* **Work instructions**:
Hunt through the entries for the word "moved" and copy each line in which it appears.

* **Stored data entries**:
.....

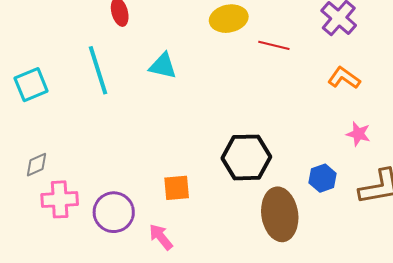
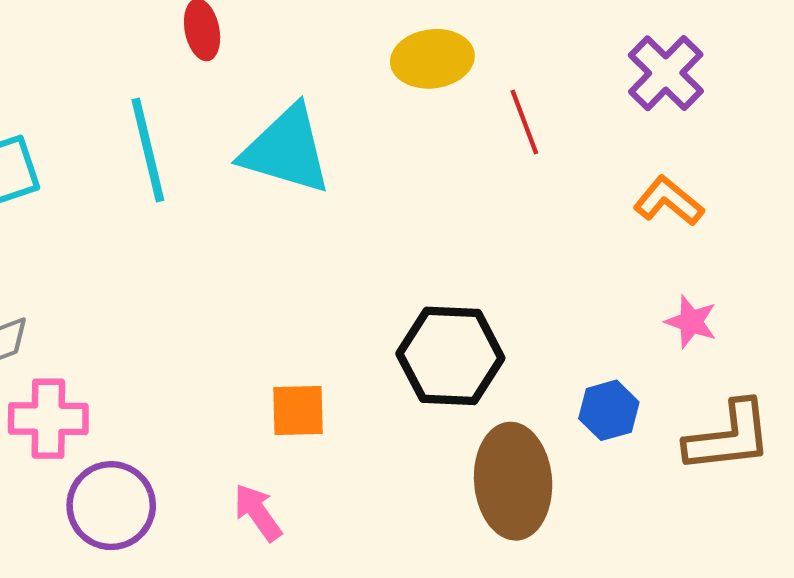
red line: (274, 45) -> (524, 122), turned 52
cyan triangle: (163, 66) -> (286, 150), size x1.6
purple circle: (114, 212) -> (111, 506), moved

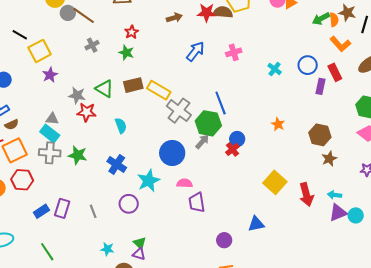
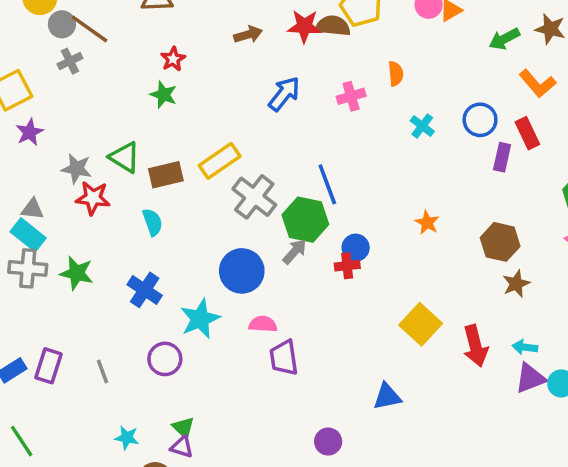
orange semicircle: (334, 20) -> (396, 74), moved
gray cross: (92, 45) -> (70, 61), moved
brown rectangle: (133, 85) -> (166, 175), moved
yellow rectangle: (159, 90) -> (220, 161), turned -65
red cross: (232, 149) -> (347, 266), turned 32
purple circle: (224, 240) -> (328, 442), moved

.....

* **Response below**:
purple circle: (114, 212) -> (111, 506), moved
orange semicircle: (334, 20) -> (396, 74), moved
gray cross: (92, 45) -> (70, 61), moved
brown rectangle: (133, 85) -> (166, 175), moved
purple circle: (224, 240) -> (328, 442), moved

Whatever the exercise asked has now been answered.